TRY IT:
Your output should consist of the lines from the first line of the records below through the one with "Someone scaled the", exactly, minus the pictures.

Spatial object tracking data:

-=-=-

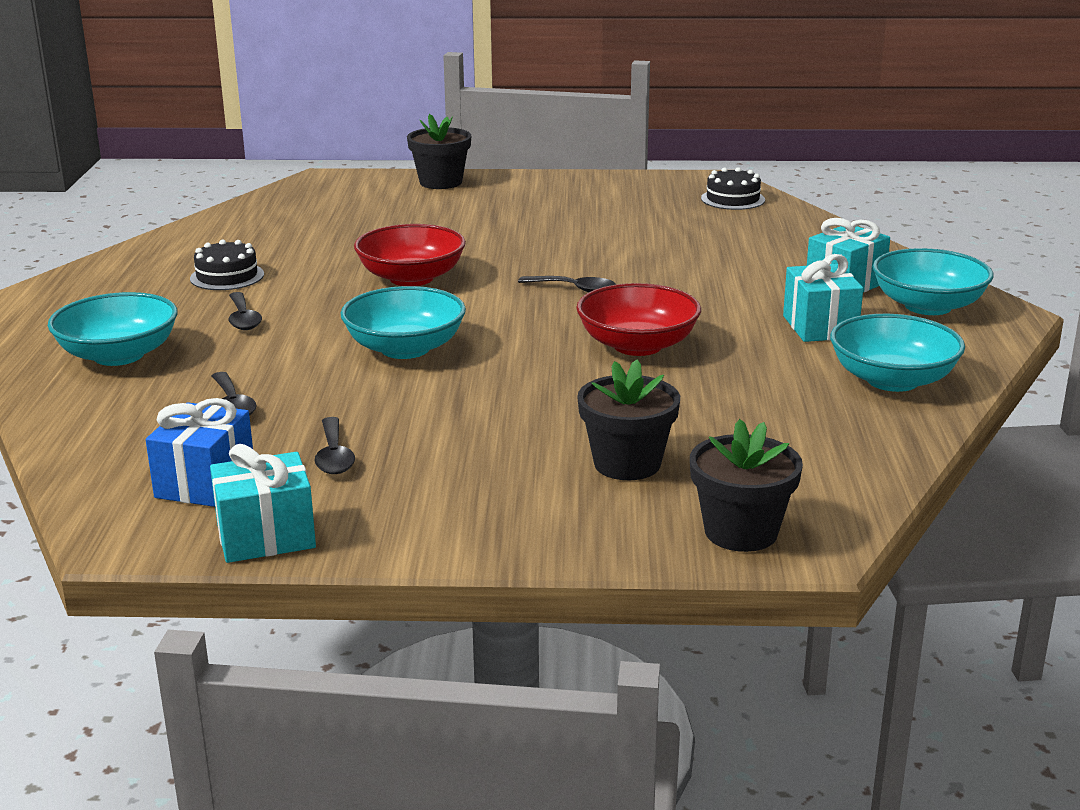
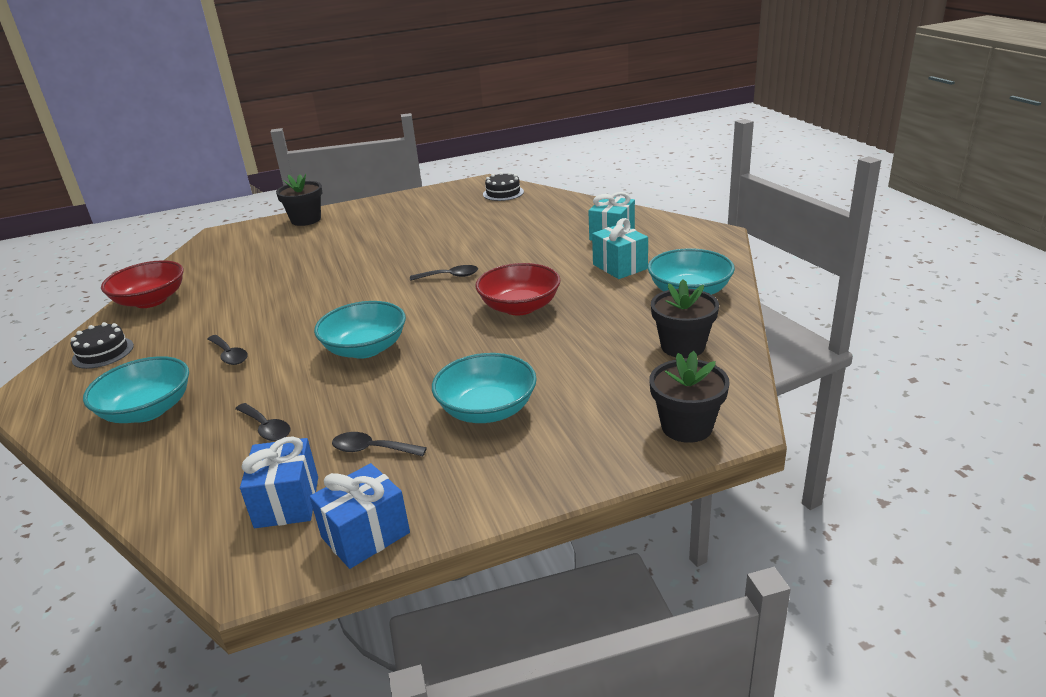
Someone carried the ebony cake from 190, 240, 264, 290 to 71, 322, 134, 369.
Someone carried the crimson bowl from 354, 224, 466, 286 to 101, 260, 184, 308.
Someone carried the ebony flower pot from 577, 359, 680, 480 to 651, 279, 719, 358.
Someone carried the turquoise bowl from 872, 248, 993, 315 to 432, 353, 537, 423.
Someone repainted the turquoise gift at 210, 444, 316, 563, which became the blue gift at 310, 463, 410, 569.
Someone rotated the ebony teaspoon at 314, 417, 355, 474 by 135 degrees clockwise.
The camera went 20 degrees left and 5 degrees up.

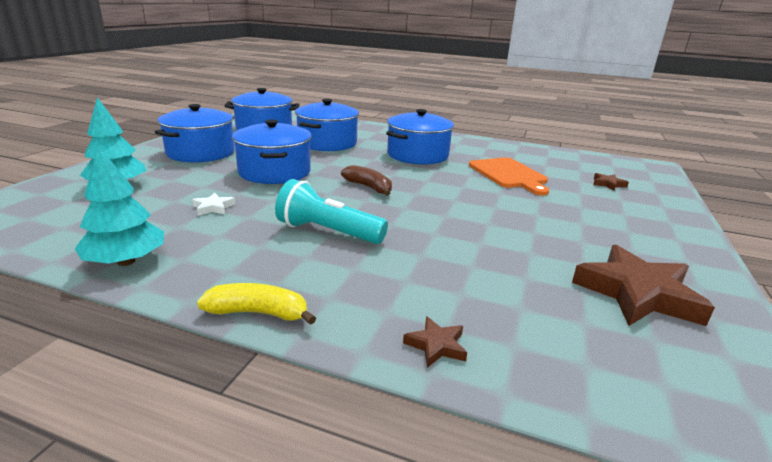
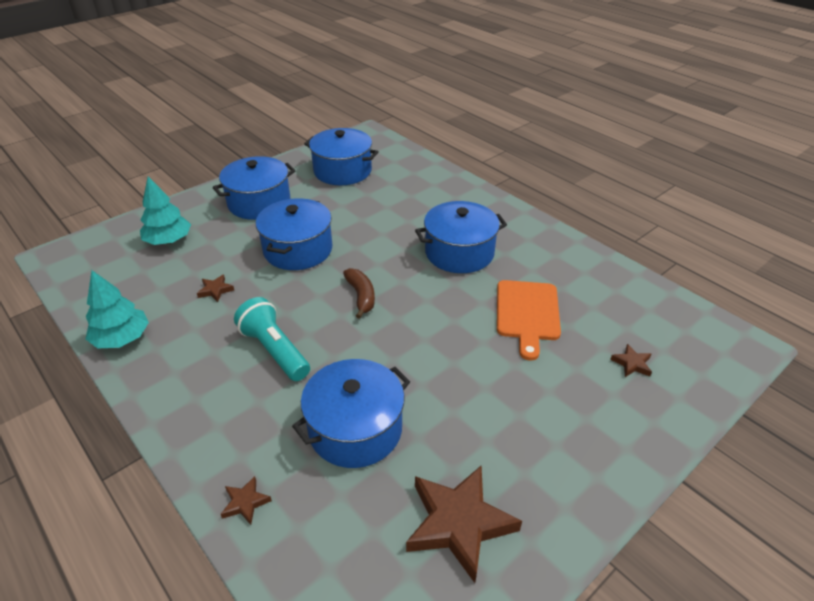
Someone took away the bright yellow toy banana at 197, 283, 316, 325.
Someone carried the blue pot from 295, 99, 359, 151 to 292, 359, 410, 468.
Someone repainted the pure white five-pointed star at 192, 193, 236, 216, which became the brown five-pointed star at 197, 274, 234, 302.
The camera went 30 degrees right and 15 degrees up.

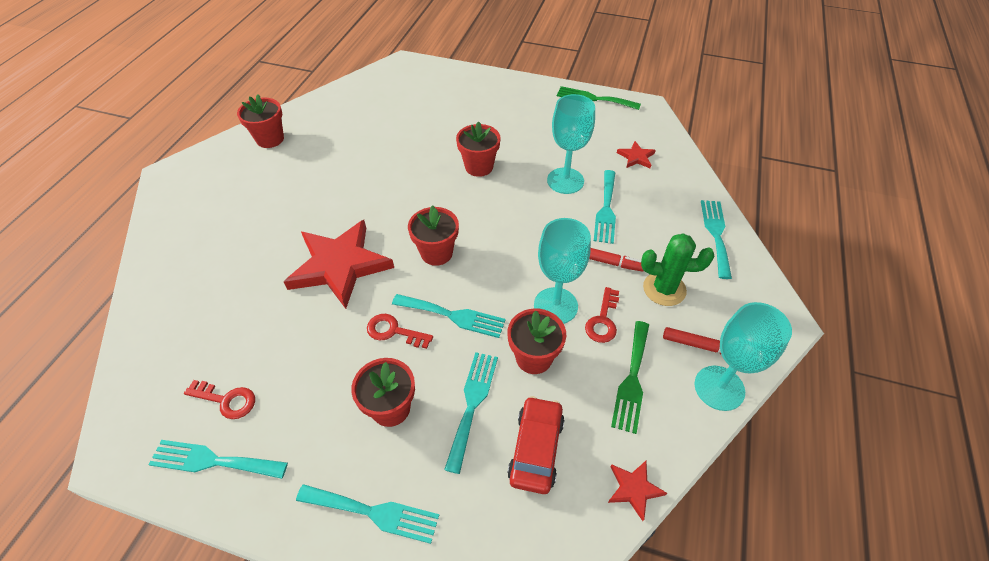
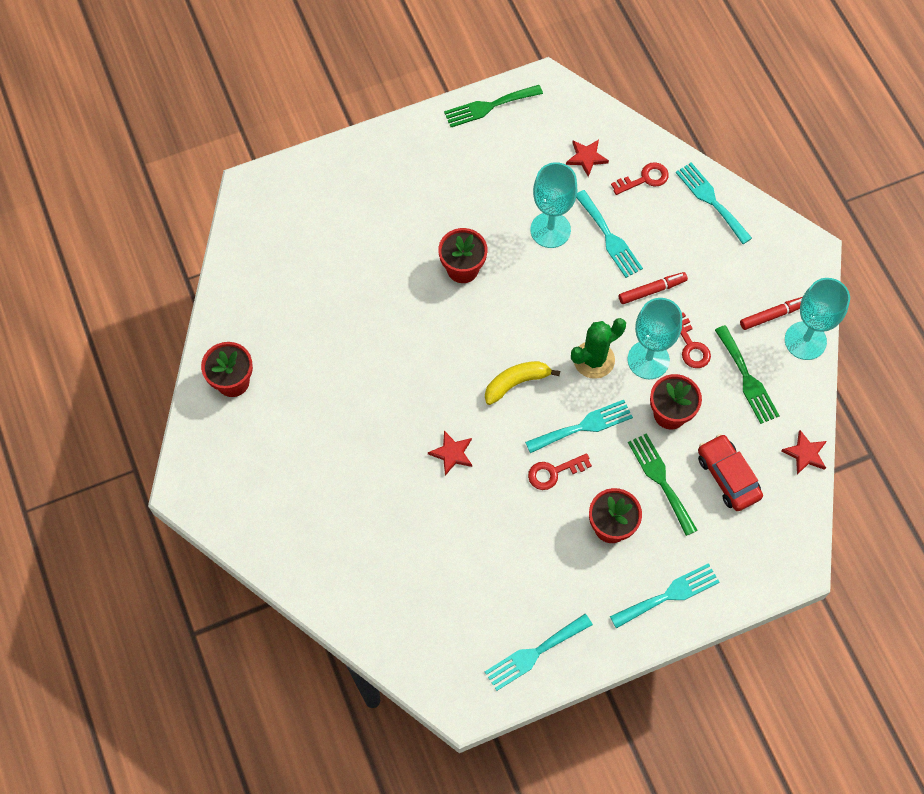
Someone carried the crimson latchkey from 184, 380, 255, 419 to 611, 162, 669, 195.
Someone carried the green prickly plant from 641, 233, 714, 306 to 571, 318, 626, 379.
Someone swapped the crimson flower pot at 408, 205, 459, 266 for the bright yellow toy banana at 485, 361, 560, 405.
Someone repainted the turquoise dinner fork at 444, 352, 498, 474, which became the green dinner fork at 628, 433, 697, 536.
Someone scaled the crimson five-pointed star at 284, 220, 394, 309 by 0.43.
The camera went 40 degrees left and 15 degrees up.

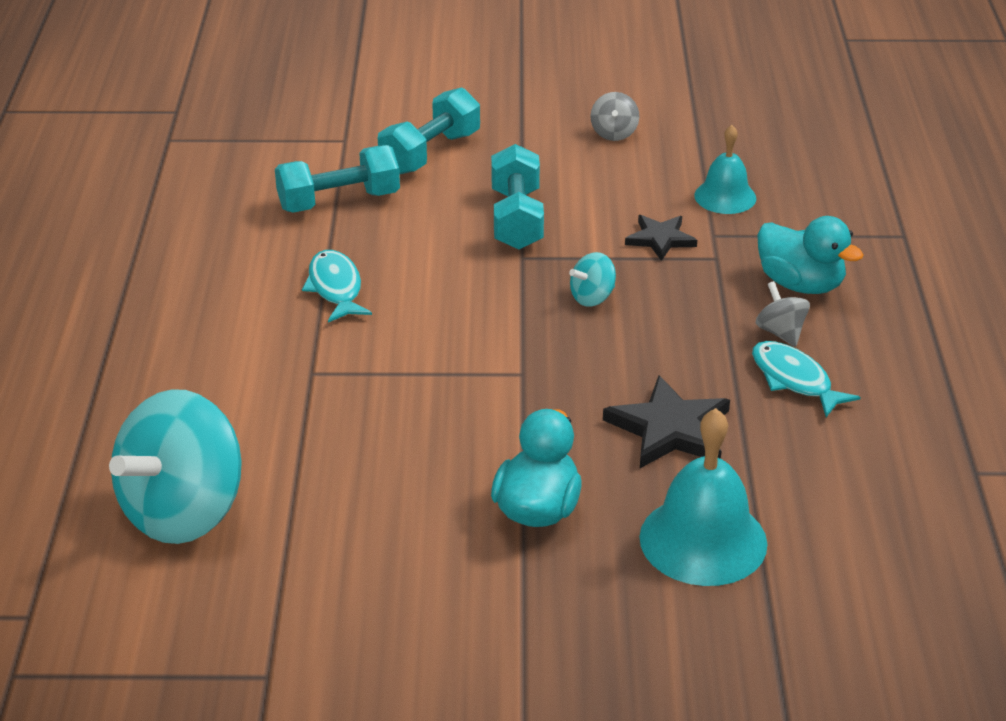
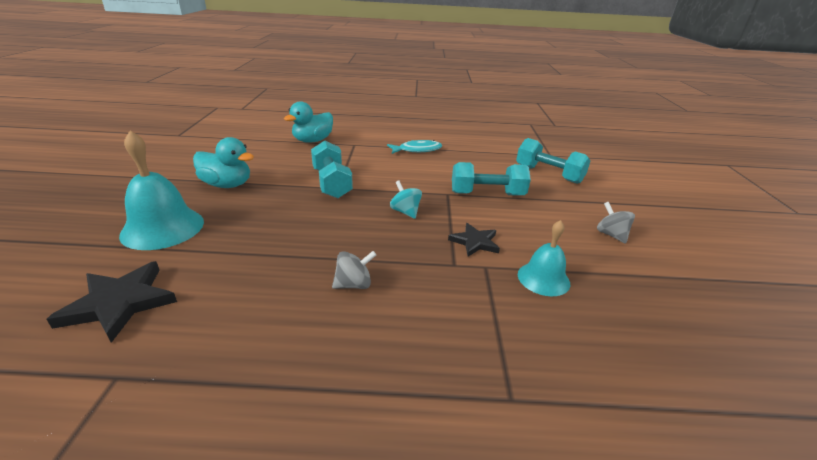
Someone took away the turquoise toy top at 109, 389, 242, 544.
Someone took away the turquoise toy fish at 752, 341, 860, 417.
Someone carried the turquoise free weight from 275, 145, 400, 213 to 311, 141, 353, 198.
Someone carried the ebony five-pointed star from 603, 376, 730, 468 to 46, 261, 177, 343.
Someone carried the turquoise rubber duck from 757, 216, 864, 294 to 284, 101, 333, 143.
Someone rotated the gray toy top at 590, 92, 639, 141 by 60 degrees clockwise.
The camera went 90 degrees right and 5 degrees down.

-=-=-

SOLUTION:
Someone carried the ebony cake from 190, 240, 264, 290 to 71, 322, 134, 369.
Someone carried the crimson bowl from 354, 224, 466, 286 to 101, 260, 184, 308.
Someone carried the ebony flower pot from 577, 359, 680, 480 to 651, 279, 719, 358.
Someone carried the turquoise bowl from 872, 248, 993, 315 to 432, 353, 537, 423.
Someone repainted the turquoise gift at 210, 444, 316, 563, which became the blue gift at 310, 463, 410, 569.
Someone rotated the ebony teaspoon at 314, 417, 355, 474 by 135 degrees clockwise.
The camera went 20 degrees left and 5 degrees up.

Someone took away the bright yellow toy banana at 197, 283, 316, 325.
Someone carried the blue pot from 295, 99, 359, 151 to 292, 359, 410, 468.
Someone repainted the pure white five-pointed star at 192, 193, 236, 216, which became the brown five-pointed star at 197, 274, 234, 302.
The camera went 30 degrees right and 15 degrees up.

Someone carried the crimson latchkey from 184, 380, 255, 419 to 611, 162, 669, 195.
Someone carried the green prickly plant from 641, 233, 714, 306 to 571, 318, 626, 379.
Someone swapped the crimson flower pot at 408, 205, 459, 266 for the bright yellow toy banana at 485, 361, 560, 405.
Someone repainted the turquoise dinner fork at 444, 352, 498, 474, which became the green dinner fork at 628, 433, 697, 536.
Someone scaled the crimson five-pointed star at 284, 220, 394, 309 by 0.43.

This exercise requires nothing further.